# TASK:
Print every one of the rows below word for word, omitting the pictures from your answer.
::::::
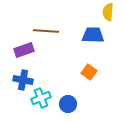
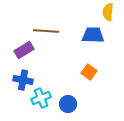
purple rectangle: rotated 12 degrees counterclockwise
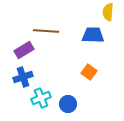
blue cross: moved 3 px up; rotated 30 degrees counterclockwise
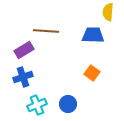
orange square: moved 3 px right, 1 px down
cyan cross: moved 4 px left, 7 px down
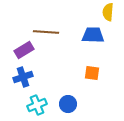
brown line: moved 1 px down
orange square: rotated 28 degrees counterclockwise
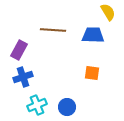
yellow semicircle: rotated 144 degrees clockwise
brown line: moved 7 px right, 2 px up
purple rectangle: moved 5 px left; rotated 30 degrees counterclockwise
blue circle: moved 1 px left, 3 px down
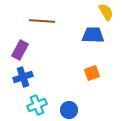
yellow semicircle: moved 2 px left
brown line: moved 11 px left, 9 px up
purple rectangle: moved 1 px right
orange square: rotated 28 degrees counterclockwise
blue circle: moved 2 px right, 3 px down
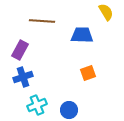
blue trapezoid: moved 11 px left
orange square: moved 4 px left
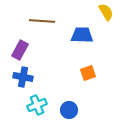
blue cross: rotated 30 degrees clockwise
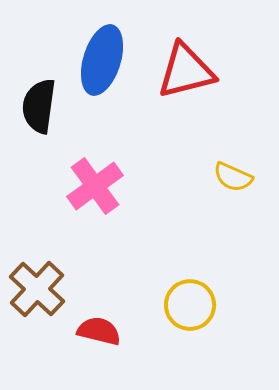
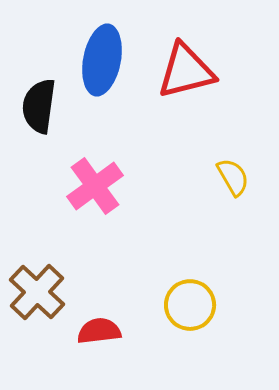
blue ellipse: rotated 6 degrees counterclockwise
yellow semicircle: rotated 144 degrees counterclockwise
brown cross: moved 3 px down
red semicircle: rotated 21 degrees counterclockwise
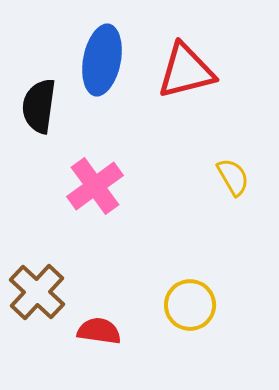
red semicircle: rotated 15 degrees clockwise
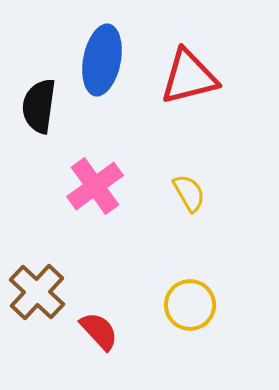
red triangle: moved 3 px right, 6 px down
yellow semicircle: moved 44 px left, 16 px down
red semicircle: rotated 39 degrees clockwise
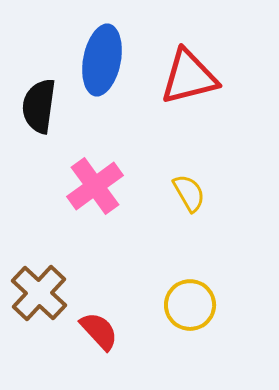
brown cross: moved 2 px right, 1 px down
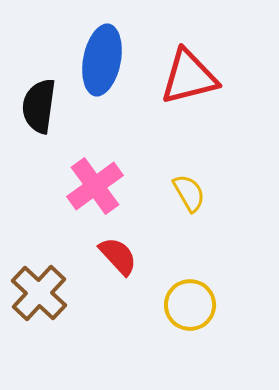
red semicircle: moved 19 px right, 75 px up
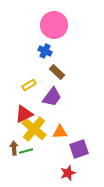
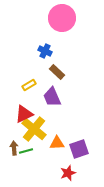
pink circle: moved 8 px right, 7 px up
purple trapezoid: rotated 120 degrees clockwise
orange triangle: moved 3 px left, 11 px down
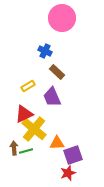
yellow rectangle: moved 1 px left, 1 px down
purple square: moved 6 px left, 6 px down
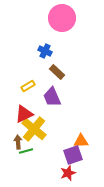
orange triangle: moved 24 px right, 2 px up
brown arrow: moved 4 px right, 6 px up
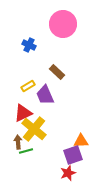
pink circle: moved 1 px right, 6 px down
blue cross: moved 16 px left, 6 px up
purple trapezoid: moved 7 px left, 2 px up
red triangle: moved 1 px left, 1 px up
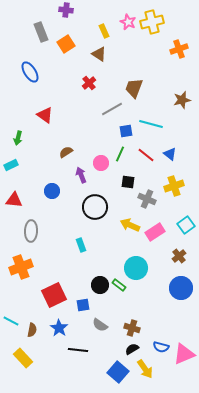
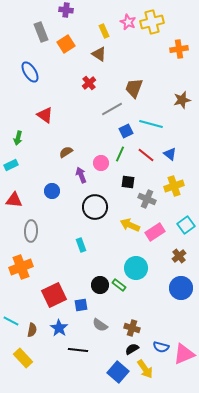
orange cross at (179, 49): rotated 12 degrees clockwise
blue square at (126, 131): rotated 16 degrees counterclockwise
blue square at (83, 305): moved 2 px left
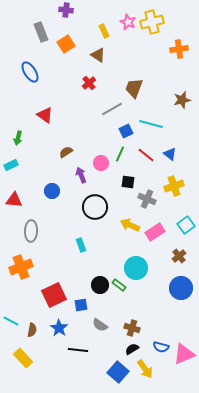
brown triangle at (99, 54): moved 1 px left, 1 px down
::::::
# IN RESPONSE:
purple rectangle: rotated 12 degrees counterclockwise
blue cross: moved 3 px up; rotated 30 degrees counterclockwise
orange square: moved 3 px right, 1 px down
cyan cross: moved 4 px left, 7 px down
brown line: moved 1 px down
orange square: rotated 28 degrees counterclockwise
yellow semicircle: rotated 144 degrees clockwise
brown line: moved 7 px right, 2 px up
purple rectangle: moved 5 px left; rotated 30 degrees counterclockwise
blue circle: moved 1 px left, 3 px down
yellow semicircle: moved 2 px left
brown line: moved 11 px left, 9 px up
purple rectangle: moved 1 px right
orange square: rotated 28 degrees counterclockwise
blue circle: moved 2 px right, 3 px down
blue trapezoid: moved 11 px left
orange square: moved 4 px left
blue cross: rotated 30 degrees clockwise
blue ellipse: rotated 6 degrees counterclockwise
yellow semicircle: rotated 144 degrees counterclockwise
brown cross: moved 3 px down
red semicircle: rotated 21 degrees counterclockwise
red semicircle: rotated 15 degrees clockwise
red triangle: moved 3 px right, 6 px down
yellow semicircle: moved 44 px left, 16 px down
red semicircle: rotated 39 degrees clockwise
brown cross: moved 2 px right, 1 px down
red semicircle: moved 19 px right, 75 px up
pink circle: moved 8 px right, 7 px up
purple trapezoid: rotated 120 degrees clockwise
orange triangle: moved 3 px left, 11 px down
yellow rectangle: moved 1 px left, 1 px down
purple square: moved 6 px left, 6 px down
orange triangle: moved 24 px right, 2 px up
brown arrow: moved 4 px right, 6 px up
pink circle: moved 1 px right, 6 px down
blue cross: moved 16 px left, 6 px up
purple trapezoid: moved 7 px left, 2 px up
red triangle: moved 1 px left, 1 px up
orange cross at (179, 49): rotated 12 degrees clockwise
blue square at (126, 131): rotated 16 degrees counterclockwise
blue square at (83, 305): moved 2 px left
brown triangle at (99, 54): moved 1 px left, 1 px down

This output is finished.